What is required: Copy each line that contains the string "none", taking them from the material.

Records supplied:

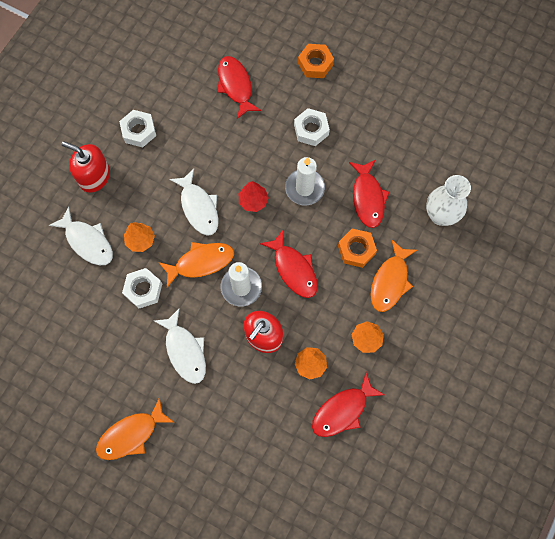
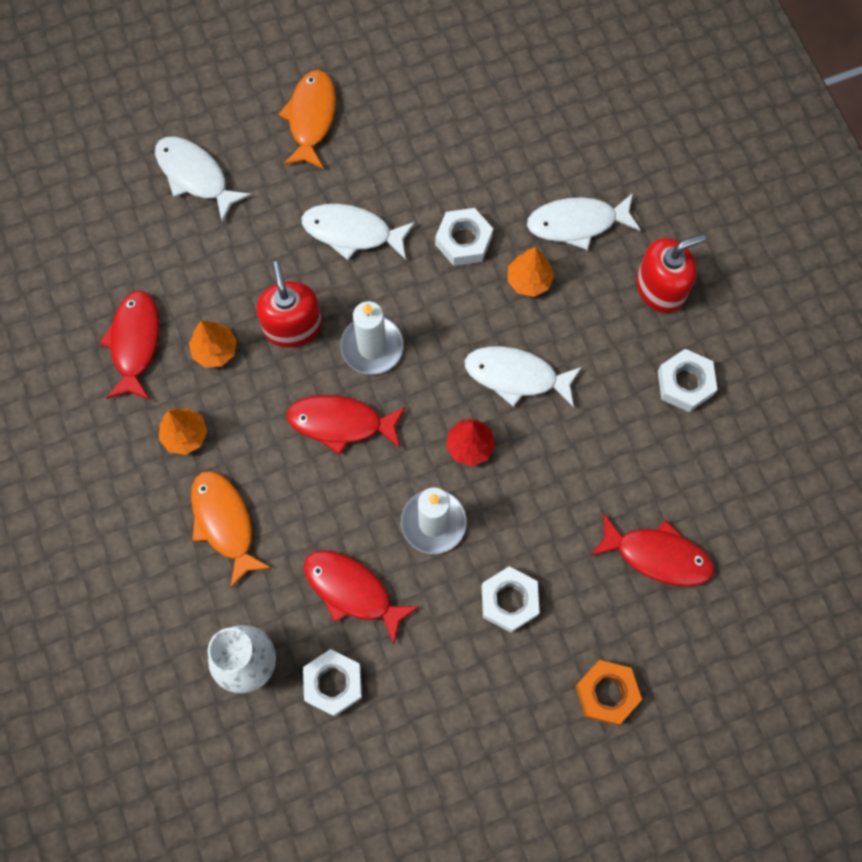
camera: 130 degrees right, 0 degrees up
(201, 262) = (442, 326): orange fish -> none
(220, 468) = (195, 176): none -> white fish
(356, 250) = (299, 517): orange nut -> none
(414, 173) = (333, 683): none -> white nut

Result of this exercise:
(201, 262) = (442, 326): orange fish -> none
(220, 468) = (195, 176): none -> white fish
(356, 250) = (299, 517): orange nut -> none
(414, 173) = (333, 683): none -> white nut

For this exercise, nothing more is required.